Reproduce each line exactly. Skip none.

Collected data
/---

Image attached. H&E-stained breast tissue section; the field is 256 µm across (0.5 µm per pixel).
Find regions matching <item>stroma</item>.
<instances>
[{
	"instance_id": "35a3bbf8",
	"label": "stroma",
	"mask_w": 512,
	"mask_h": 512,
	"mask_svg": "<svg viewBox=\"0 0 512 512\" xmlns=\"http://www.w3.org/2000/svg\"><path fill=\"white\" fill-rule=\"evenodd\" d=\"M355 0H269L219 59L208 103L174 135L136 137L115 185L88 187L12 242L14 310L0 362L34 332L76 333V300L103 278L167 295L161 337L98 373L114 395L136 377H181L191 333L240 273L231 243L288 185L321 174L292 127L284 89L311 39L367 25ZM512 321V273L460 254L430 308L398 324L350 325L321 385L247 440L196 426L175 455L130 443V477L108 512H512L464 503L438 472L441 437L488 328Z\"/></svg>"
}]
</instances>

\---

WRITTEN SOLUTION:
Image attached. H&E-stained breast tissue section; the field is 256 µm across (0.5 µm per pixel).
Find regions matching <item>stroma</item>.
<instances>
[{
	"instance_id": "35a3bbf8",
	"label": "stroma",
	"mask_w": 512,
	"mask_h": 512,
	"mask_svg": "<svg viewBox=\"0 0 512 512\" xmlns=\"http://www.w3.org/2000/svg\"><path fill=\"white\" fill-rule=\"evenodd\" d=\"M355 0H269L219 59L208 103L174 135L136 137L115 185L88 187L12 242L14 310L0 362L34 332L76 333V300L103 278L167 295L161 337L98 373L114 395L136 377H181L191 333L240 273L231 243L288 185L321 174L292 127L284 89L311 39L367 25ZM512 321V273L460 254L430 308L398 324L350 325L321 385L247 440L196 426L175 455L130 443V477L108 512H512L464 503L438 472L441 437L488 328Z\"/></svg>"
}]
</instances>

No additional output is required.